Recorded data:
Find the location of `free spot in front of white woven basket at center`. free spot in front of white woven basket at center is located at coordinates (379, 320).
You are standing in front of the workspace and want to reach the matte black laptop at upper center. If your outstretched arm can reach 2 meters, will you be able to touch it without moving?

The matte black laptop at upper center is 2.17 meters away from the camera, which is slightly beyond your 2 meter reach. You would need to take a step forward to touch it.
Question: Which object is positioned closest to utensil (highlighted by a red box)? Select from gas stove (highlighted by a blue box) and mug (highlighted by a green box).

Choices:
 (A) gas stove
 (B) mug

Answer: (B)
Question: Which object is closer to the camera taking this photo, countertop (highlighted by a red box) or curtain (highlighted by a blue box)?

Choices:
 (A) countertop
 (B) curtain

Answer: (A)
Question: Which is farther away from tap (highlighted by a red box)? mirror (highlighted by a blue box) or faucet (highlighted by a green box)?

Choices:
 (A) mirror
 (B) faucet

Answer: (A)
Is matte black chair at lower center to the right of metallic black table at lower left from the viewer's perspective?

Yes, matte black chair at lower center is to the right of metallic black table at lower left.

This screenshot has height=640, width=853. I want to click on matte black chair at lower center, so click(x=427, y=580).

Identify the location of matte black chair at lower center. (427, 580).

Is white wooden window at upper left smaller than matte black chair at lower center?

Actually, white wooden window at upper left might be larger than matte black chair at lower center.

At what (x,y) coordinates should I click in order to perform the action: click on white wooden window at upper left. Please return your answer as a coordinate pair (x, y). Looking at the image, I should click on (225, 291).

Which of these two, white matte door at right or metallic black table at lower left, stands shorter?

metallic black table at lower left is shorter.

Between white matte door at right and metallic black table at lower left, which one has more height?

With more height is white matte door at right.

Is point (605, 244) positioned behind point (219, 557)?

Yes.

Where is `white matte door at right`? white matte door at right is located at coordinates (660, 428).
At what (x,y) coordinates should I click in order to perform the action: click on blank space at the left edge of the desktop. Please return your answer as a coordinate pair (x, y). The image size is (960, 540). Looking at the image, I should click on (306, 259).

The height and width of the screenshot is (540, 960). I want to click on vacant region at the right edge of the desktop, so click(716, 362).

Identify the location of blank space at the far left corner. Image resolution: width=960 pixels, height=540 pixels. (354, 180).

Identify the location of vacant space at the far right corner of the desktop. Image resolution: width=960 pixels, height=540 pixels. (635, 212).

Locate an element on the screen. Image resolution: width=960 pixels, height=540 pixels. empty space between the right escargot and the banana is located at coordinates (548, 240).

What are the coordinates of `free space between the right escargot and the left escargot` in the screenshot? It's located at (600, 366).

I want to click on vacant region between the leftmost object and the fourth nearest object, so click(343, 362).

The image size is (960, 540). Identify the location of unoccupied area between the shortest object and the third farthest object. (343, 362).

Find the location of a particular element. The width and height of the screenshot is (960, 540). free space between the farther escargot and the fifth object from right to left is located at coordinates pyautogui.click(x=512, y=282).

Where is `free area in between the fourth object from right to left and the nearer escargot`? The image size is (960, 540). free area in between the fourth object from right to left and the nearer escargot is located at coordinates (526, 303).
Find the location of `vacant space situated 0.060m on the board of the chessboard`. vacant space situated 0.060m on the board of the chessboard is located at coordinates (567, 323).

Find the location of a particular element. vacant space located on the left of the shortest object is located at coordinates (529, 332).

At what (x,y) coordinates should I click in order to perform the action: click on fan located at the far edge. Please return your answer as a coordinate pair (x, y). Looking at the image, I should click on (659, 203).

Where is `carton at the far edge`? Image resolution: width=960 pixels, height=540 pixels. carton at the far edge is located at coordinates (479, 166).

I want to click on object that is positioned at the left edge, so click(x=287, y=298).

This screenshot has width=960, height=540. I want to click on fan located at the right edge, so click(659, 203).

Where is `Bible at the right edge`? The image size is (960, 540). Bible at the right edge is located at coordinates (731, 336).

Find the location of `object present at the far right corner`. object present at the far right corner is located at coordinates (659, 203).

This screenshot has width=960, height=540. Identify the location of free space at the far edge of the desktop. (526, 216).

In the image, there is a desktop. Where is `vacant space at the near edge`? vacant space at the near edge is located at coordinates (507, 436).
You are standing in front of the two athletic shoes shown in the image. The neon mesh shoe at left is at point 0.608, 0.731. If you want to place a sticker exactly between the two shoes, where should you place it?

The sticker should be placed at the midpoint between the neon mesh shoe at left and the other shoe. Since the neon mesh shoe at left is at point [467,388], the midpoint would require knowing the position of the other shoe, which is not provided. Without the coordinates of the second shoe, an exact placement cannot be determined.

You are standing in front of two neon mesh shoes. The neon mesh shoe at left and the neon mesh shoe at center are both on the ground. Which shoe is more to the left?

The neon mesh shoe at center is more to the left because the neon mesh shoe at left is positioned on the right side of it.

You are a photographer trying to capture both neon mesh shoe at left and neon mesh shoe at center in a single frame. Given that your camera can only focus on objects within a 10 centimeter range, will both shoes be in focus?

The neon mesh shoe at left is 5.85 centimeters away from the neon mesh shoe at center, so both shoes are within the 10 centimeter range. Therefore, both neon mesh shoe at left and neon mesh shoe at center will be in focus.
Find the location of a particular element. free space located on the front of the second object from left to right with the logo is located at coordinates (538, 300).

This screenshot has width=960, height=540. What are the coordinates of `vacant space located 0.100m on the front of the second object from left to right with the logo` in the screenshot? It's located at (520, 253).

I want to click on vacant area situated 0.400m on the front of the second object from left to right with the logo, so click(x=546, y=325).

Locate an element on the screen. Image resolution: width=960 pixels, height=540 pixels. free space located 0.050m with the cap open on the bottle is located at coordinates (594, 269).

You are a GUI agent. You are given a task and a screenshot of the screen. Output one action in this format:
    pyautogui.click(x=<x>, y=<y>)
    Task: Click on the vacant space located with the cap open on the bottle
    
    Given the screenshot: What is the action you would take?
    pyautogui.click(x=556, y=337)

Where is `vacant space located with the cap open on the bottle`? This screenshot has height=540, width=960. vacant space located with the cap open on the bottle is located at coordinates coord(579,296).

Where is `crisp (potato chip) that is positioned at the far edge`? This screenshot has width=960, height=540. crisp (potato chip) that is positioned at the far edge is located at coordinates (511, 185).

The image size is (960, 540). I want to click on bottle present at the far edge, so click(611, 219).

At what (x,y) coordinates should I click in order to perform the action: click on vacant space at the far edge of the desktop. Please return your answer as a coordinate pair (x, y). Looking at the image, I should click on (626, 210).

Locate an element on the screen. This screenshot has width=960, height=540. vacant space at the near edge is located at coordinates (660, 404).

WHAT IS EXPECTED: Can you rewrite the data above, substituting "dark metal table" for every "metallic black table" and keeping everything else unchanged?

EXPECTED OUTPUT:
Find the location of `free spot in front of white woven basket at center`. free spot in front of white woven basket at center is located at coordinates (379, 320).
You are standing in front of the workspace and want to reach the matte black laptop at upper center. If your outstretched arm can reach 2 meters, will you be able to touch it without moving?

The matte black laptop at upper center is 2.17 meters away from the camera, which is slightly beyond your 2 meter reach. You would need to take a step forward to touch it.
Question: Which object is positioned closest to utensil (highlighted by a red box)? Select from gas stove (highlighted by a blue box) and mug (highlighted by a green box).

Choices:
 (A) gas stove
 (B) mug

Answer: (B)
Question: Which object is closer to the camera taking this photo, countertop (highlighted by a red box) or curtain (highlighted by a blue box)?

Choices:
 (A) countertop
 (B) curtain

Answer: (A)
Question: Which is farther away from tap (highlighted by a red box)? mirror (highlighted by a blue box) or faucet (highlighted by a green box)?

Choices:
 (A) mirror
 (B) faucet

Answer: (A)
Is matte black chair at lower center to the right of dark metal table at lower left from the viewer's perspective?

Yes, matte black chair at lower center is to the right of dark metal table at lower left.

This screenshot has height=640, width=853. I want to click on matte black chair at lower center, so click(x=427, y=580).

Identify the location of matte black chair at lower center. (427, 580).

Is white wooden window at upper left smaller than matte black chair at lower center?

Actually, white wooden window at upper left might be larger than matte black chair at lower center.

At what (x,y) coordinates should I click in order to perform the action: click on white wooden window at upper left. Please return your answer as a coordinate pair (x, y). Looking at the image, I should click on (225, 291).

Which of these two, white matte door at right or dark metal table at lower left, stands shorter?

dark metal table at lower left is shorter.

Between white matte door at right and dark metal table at lower left, which one has more height?

With more height is white matte door at right.

Is point (605, 244) positioned behind point (219, 557)?

Yes.

Where is `white matte door at right`? white matte door at right is located at coordinates (660, 428).
At what (x,y) coordinates should I click in order to perform the action: click on blank space at the left edge of the desktop. Please return your answer as a coordinate pair (x, y). The image size is (960, 540). Looking at the image, I should click on (306, 259).

The height and width of the screenshot is (540, 960). I want to click on vacant region at the right edge of the desktop, so click(716, 362).

Identify the location of blank space at the far left corner. Image resolution: width=960 pixels, height=540 pixels. (354, 180).

Identify the location of vacant space at the far right corner of the desktop. Image resolution: width=960 pixels, height=540 pixels. (635, 212).

Locate an element on the screen. Image resolution: width=960 pixels, height=540 pixels. empty space between the right escargot and the banana is located at coordinates (548, 240).

What are the coordinates of `free space between the right escargot and the left escargot` in the screenshot? It's located at (600, 366).

I want to click on vacant region between the leftmost object and the fourth nearest object, so click(343, 362).

The image size is (960, 540). Identify the location of unoccupied area between the shortest object and the third farthest object. (343, 362).

Find the location of a particular element. The width and height of the screenshot is (960, 540). free space between the farther escargot and the fifth object from right to left is located at coordinates pyautogui.click(x=512, y=282).

Where is `free area in between the fourth object from right to left and the nearer escargot`? The image size is (960, 540). free area in between the fourth object from right to left and the nearer escargot is located at coordinates (526, 303).
Find the location of `vacant space situated 0.060m on the board of the chessboard`. vacant space situated 0.060m on the board of the chessboard is located at coordinates (567, 323).

Find the location of a particular element. vacant space located on the left of the shortest object is located at coordinates (529, 332).

At what (x,y) coordinates should I click in order to perform the action: click on fan located at the far edge. Please return your answer as a coordinate pair (x, y). Looking at the image, I should click on (659, 203).

Where is `carton at the far edge`? Image resolution: width=960 pixels, height=540 pixels. carton at the far edge is located at coordinates (479, 166).

I want to click on object that is positioned at the left edge, so click(x=287, y=298).

This screenshot has width=960, height=540. I want to click on fan located at the right edge, so click(659, 203).

Where is `Bible at the right edge`? The image size is (960, 540). Bible at the right edge is located at coordinates (731, 336).

Find the location of `object present at the far right corner`. object present at the far right corner is located at coordinates (659, 203).

This screenshot has width=960, height=540. Identify the location of free space at the far edge of the desktop. (526, 216).

In the image, there is a desktop. Where is `vacant space at the near edge`? vacant space at the near edge is located at coordinates (507, 436).
You are standing in front of the two athletic shoes shown in the image. The neon mesh shoe at left is at point 0.608, 0.731. If you want to place a sticker exactly between the two shoes, where should you place it?

The sticker should be placed at the midpoint between the neon mesh shoe at left and the other shoe. Since the neon mesh shoe at left is at point [467,388], the midpoint would require knowing the position of the other shoe, which is not provided. Without the coordinates of the second shoe, an exact placement cannot be determined.

You are standing in front of two neon mesh shoes. The neon mesh shoe at left and the neon mesh shoe at center are both on the ground. Which shoe is more to the left?

The neon mesh shoe at center is more to the left because the neon mesh shoe at left is positioned on the right side of it.

You are a photographer trying to capture both neon mesh shoe at left and neon mesh shoe at center in a single frame. Given that your camera can only focus on objects within a 10 centimeter range, will both shoes be in focus?

The neon mesh shoe at left is 5.85 centimeters away from the neon mesh shoe at center, so both shoes are within the 10 centimeter range. Therefore, both neon mesh shoe at left and neon mesh shoe at center will be in focus.
Find the location of a particular element. free space located on the front of the second object from left to right with the logo is located at coordinates (538, 300).

This screenshot has width=960, height=540. What are the coordinates of `vacant space located 0.100m on the front of the second object from left to right with the logo` in the screenshot? It's located at (520, 253).

I want to click on vacant area situated 0.400m on the front of the second object from left to right with the logo, so click(x=546, y=325).

Locate an element on the screen. Image resolution: width=960 pixels, height=540 pixels. free space located 0.050m with the cap open on the bottle is located at coordinates (594, 269).

You are a GUI agent. You are given a task and a screenshot of the screen. Output one action in this format:
    pyautogui.click(x=<x>, y=<y>)
    Task: Click on the vacant space located with the cap open on the bottle
    
    Given the screenshot: What is the action you would take?
    pyautogui.click(x=556, y=337)

Where is `vacant space located with the cap open on the bottle`? This screenshot has height=540, width=960. vacant space located with the cap open on the bottle is located at coordinates coord(579,296).

Where is `crisp (potato chip) that is positioned at the far edge`? This screenshot has width=960, height=540. crisp (potato chip) that is positioned at the far edge is located at coordinates (511, 185).

The image size is (960, 540). I want to click on bottle present at the far edge, so click(611, 219).

At what (x,y) coordinates should I click in order to perform the action: click on vacant space at the far edge of the desktop. Please return your answer as a coordinate pair (x, y). Looking at the image, I should click on (626, 210).

Locate an element on the screen. This screenshot has width=960, height=540. vacant space at the near edge is located at coordinates (660, 404).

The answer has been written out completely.